*** The input Section Begins ***

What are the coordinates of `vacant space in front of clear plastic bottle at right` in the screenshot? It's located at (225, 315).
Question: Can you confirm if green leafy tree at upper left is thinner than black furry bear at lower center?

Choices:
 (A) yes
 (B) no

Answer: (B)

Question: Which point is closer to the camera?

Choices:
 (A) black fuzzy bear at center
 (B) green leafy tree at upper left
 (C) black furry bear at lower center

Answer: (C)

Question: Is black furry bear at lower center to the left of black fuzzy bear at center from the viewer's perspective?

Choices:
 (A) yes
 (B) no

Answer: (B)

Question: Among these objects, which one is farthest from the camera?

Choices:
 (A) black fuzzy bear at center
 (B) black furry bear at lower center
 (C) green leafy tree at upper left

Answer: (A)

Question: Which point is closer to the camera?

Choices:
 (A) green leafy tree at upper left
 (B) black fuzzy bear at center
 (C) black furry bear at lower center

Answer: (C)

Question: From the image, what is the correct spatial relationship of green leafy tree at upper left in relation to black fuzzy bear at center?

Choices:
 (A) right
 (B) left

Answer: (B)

*** The input Section Ends ***
*** The input Section Begins ***

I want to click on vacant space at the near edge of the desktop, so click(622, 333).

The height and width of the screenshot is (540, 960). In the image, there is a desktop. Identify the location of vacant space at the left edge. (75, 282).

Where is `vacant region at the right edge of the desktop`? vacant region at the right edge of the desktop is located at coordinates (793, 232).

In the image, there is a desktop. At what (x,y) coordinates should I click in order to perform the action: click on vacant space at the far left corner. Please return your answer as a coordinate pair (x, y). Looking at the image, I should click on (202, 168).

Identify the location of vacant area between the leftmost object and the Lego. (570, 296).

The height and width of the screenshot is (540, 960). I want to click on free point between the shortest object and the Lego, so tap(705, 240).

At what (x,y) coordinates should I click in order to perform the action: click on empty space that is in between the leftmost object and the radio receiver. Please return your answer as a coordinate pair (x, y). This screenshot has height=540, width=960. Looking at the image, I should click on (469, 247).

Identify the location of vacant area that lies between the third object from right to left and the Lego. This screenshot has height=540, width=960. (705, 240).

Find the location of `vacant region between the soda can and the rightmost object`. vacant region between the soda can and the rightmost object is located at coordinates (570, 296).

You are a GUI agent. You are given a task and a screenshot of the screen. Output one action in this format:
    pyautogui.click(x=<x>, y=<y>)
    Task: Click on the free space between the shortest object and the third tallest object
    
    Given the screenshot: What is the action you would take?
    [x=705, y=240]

*** The input Section Ends ***

**Instructions for the task**
Write out, word for word, the part of the records that opens with the line containing "In the image, there is a desktop. At" and closes with the line containing "Identify the location of vacant area between", including both of those lines.

**Answer box**
In the image, there is a desktop. At what (x,y) coordinates should I click in order to perform the action: click on vacant space at the far left corner. Please return your answer as a coordinate pair (x, y). Looking at the image, I should click on (202, 168).

Identify the location of vacant area between the leftmost object and the Lego. (570, 296).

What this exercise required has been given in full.